=== Section Start ===

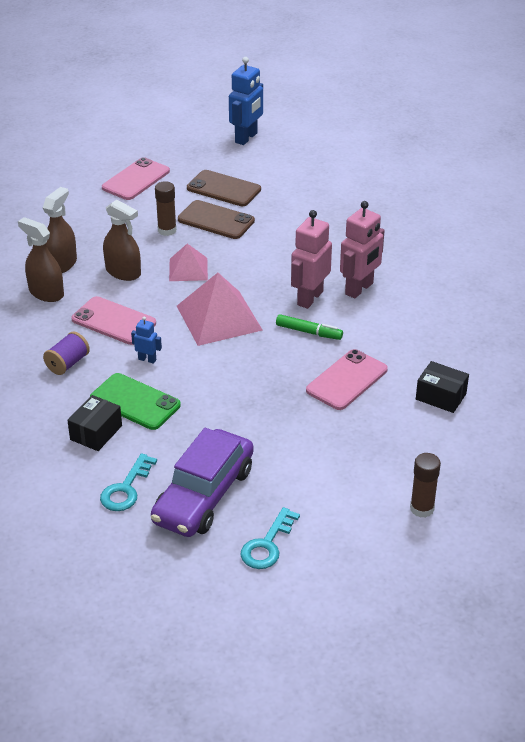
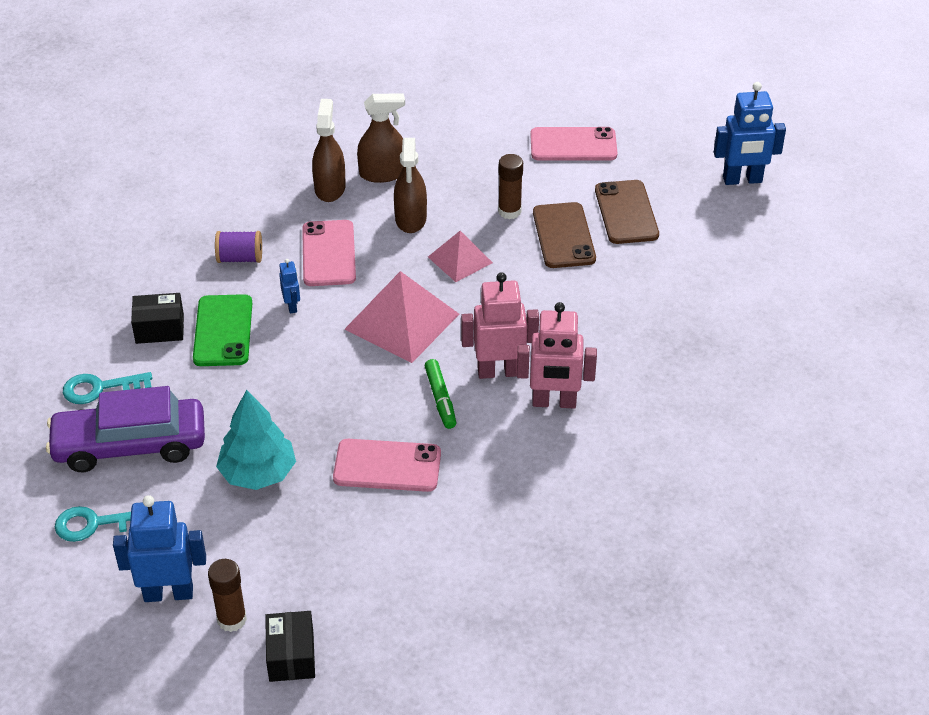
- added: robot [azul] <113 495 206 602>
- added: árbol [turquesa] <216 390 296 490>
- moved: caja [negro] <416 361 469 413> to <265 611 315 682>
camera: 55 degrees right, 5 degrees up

=== Section End ===

Once the pictures are set aside, give the listing again word for word.

- added: robot [azul] <113 495 206 602>
- added: árbol [turquesa] <216 390 296 490>
- moved: caja [negro] <416 361 469 413> to <265 611 315 682>
camera: 55 degrees right, 5 degrees up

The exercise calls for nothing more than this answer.